• DATA SECTION
+ + +

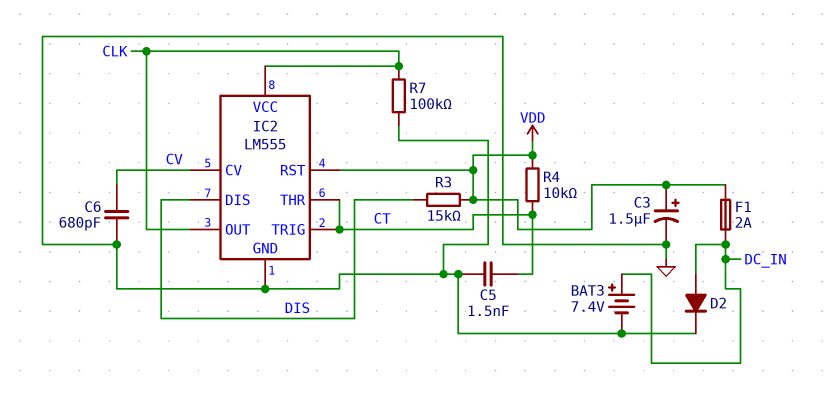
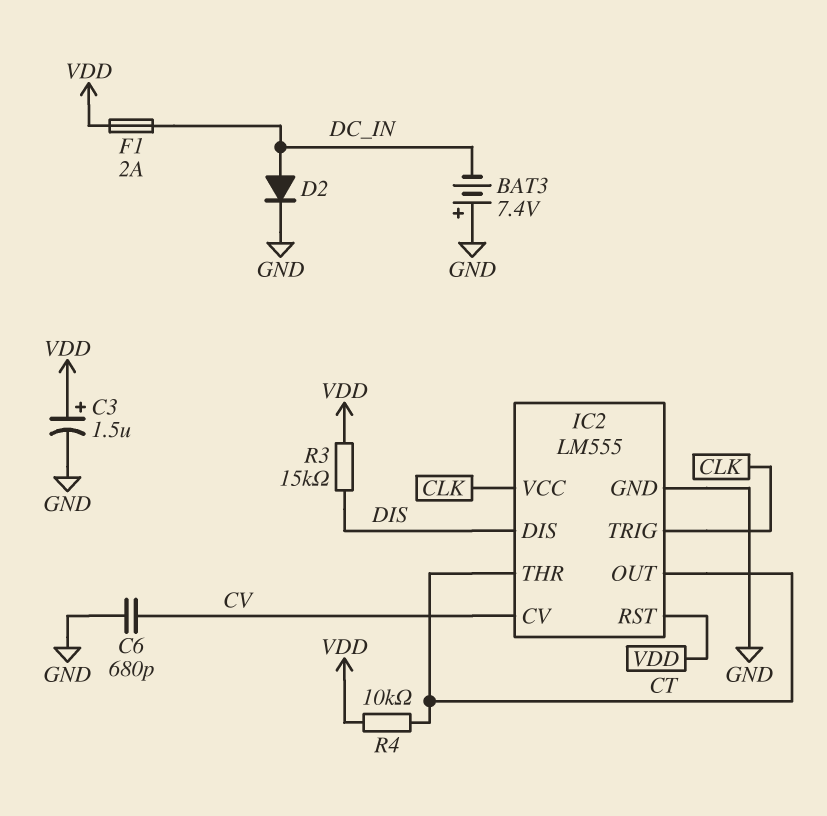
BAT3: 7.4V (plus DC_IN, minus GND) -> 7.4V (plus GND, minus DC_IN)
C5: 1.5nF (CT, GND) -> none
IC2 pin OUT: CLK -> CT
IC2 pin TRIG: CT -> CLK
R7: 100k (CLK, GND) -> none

+ + +

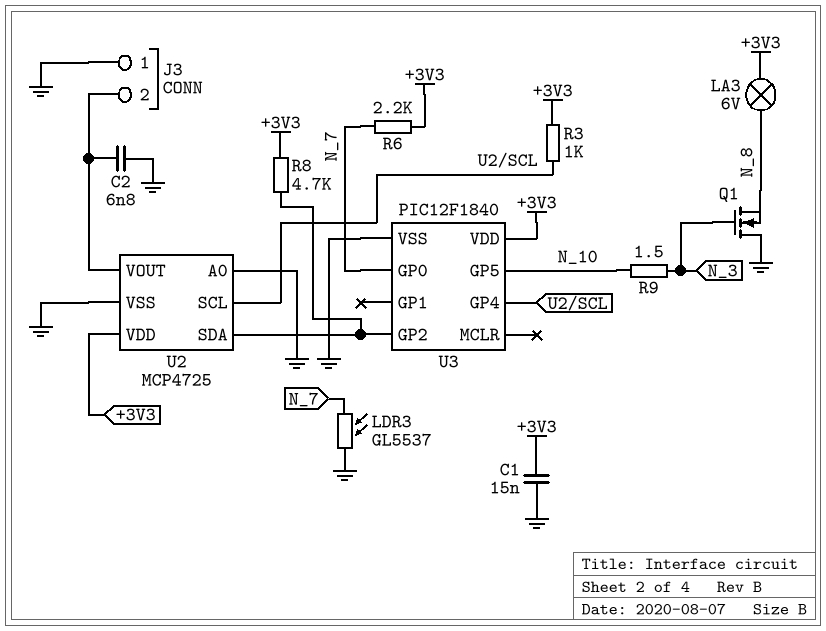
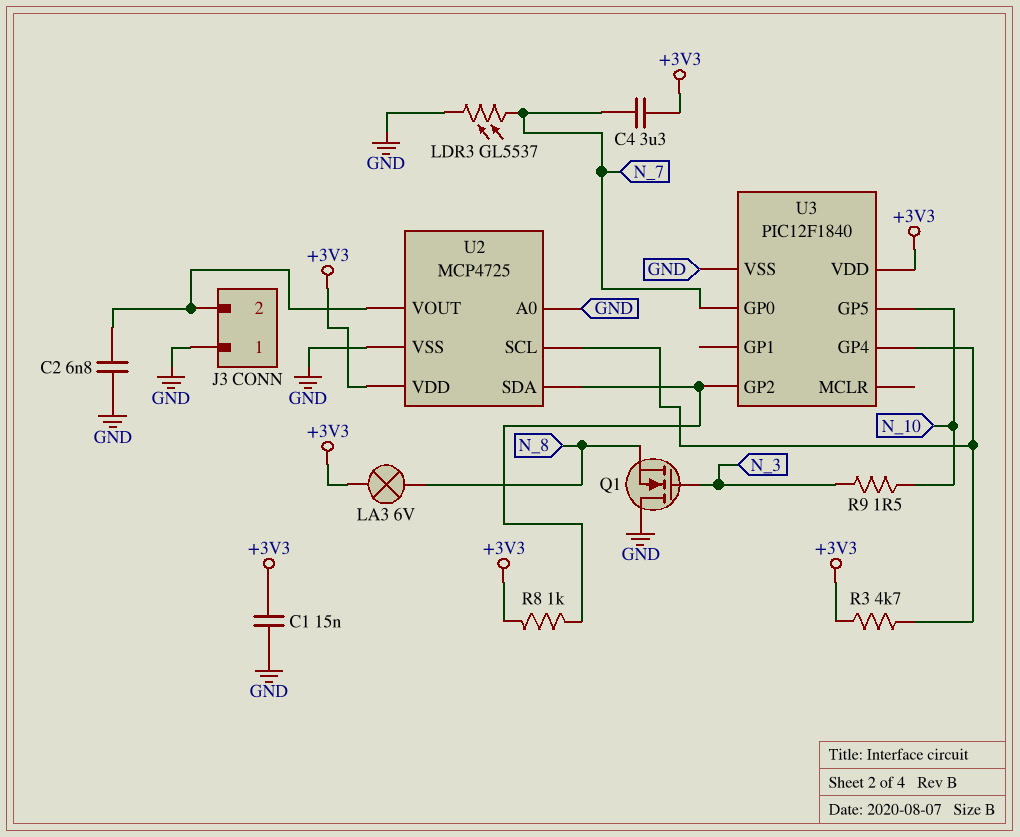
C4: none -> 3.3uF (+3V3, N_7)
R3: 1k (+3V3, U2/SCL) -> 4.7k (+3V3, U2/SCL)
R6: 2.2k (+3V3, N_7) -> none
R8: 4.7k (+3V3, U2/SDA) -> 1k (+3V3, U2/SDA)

+ + +

• PROBLEM TO WORK ON
Search the entries for the word "none" and copy every line that has it.

• OUTPUT OF THE EXERCISE
C5: 1.5nF (CT, GND) -> none
R7: 100k (CLK, GND) -> none
C4: none -> 3.3uF (+3V3, N_7)
R6: 2.2k (+3V3, N_7) -> none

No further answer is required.